» What you will do
Identify all lines in the data containing the string "cone". Copy them out.

Image change detection data:
________________________

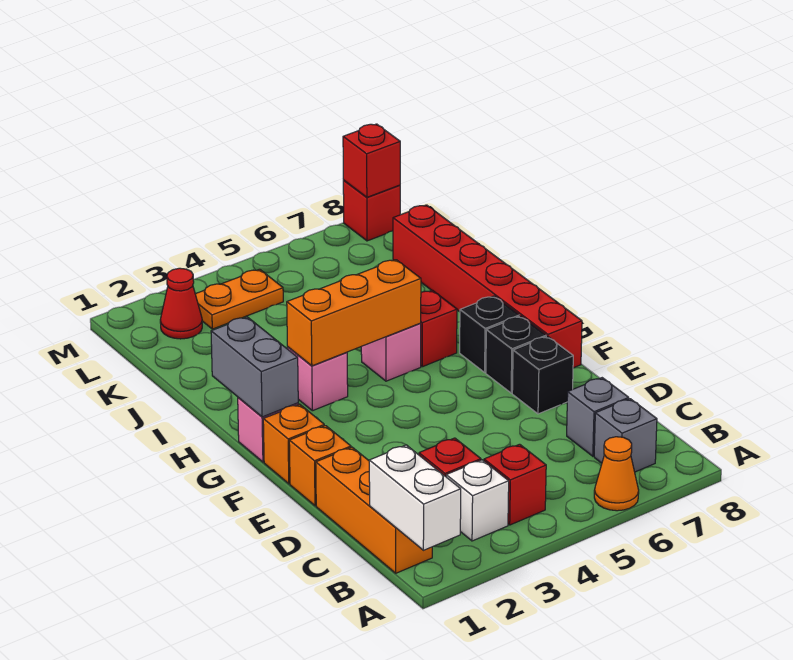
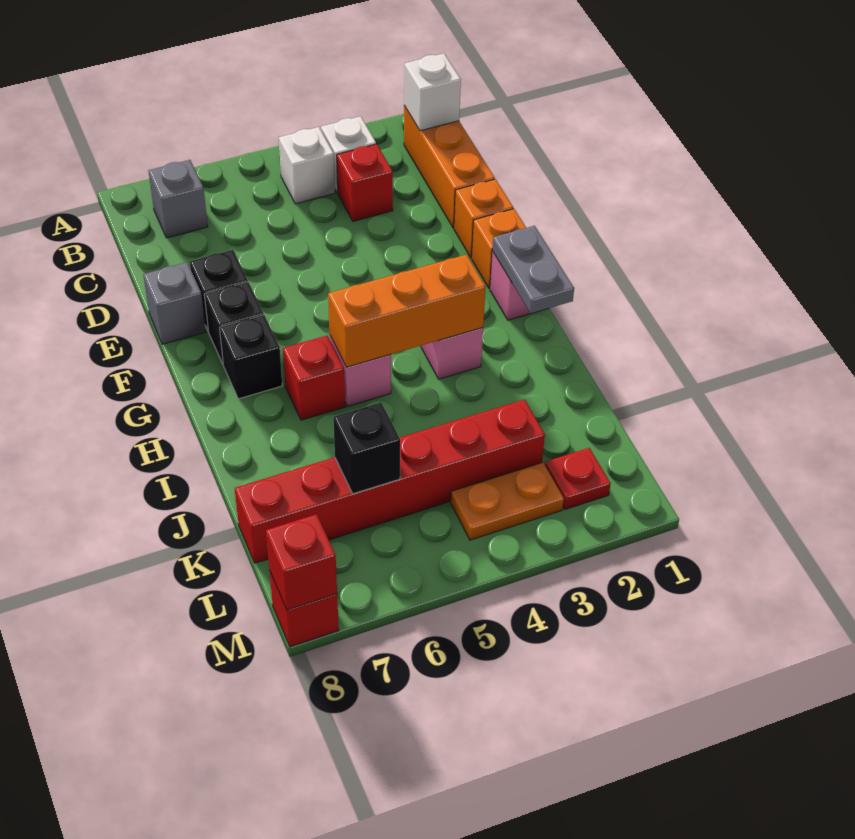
white brick A1:B1 level 2 -> white brick B1 level 2
orange cone A6 level 1 -> none
red brick B4 level 1 -> white brick B4 level 1
grey brick C7 level 1 -> grey brick E8 level 1
red brick F8:K8 level 1 -> red brick K3:K8 level 1
grey brick G1:H1 level 2 -> grey plate G1:H1 level 2
none -> black brick K6 level 2
red cone L2 level 1 -> red plate L2 level 1

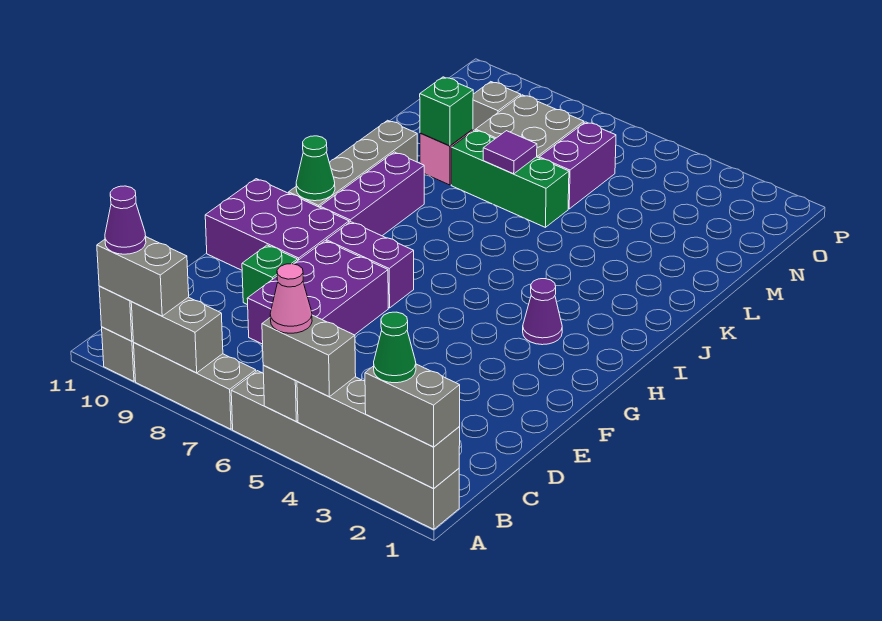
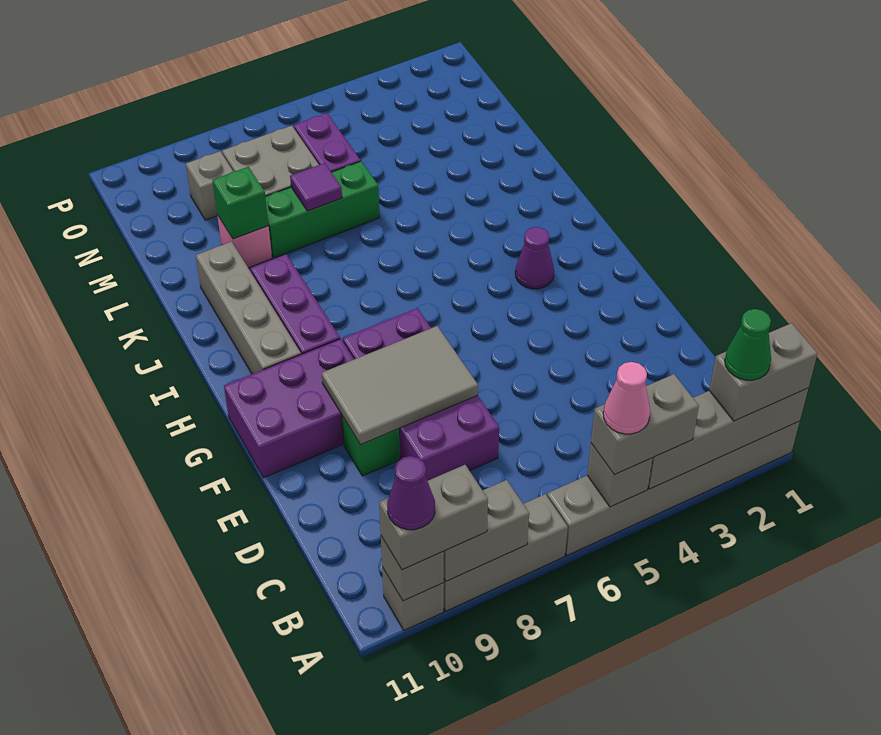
none -> grey tile E7:F9 level 2
green cone H10 level 2 -> none

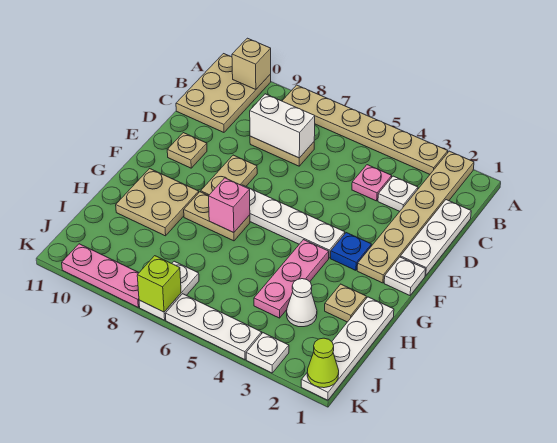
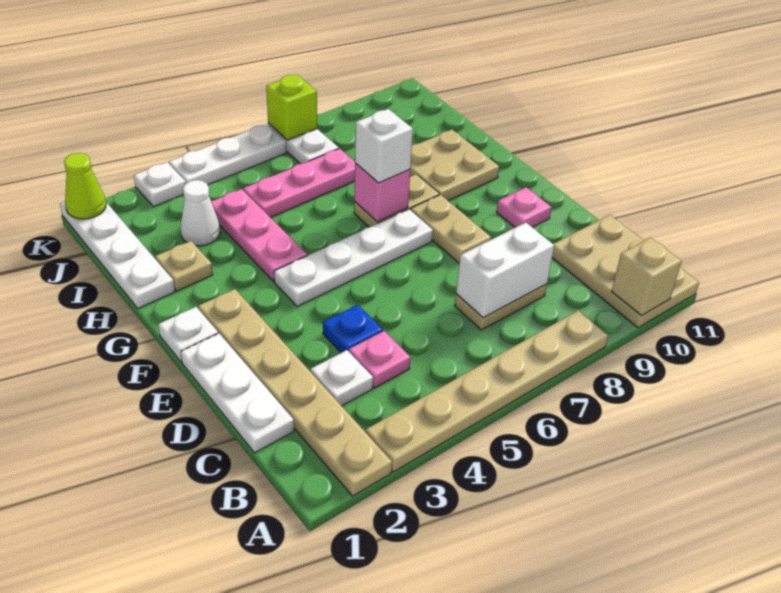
tan plate E10 level 1 -> pink plate E10 level 1
blue plate F3 level 1 -> blue plate D4 level 1
none -> white brick G7 level 3
pink plate K8:K10 level 1 -> pink plate I5:I7 level 1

________________________

» Task solution
orange cone A6 level 1 -> none
red cone L2 level 1 -> red plate L2 level 1
green cone H10 level 2 -> none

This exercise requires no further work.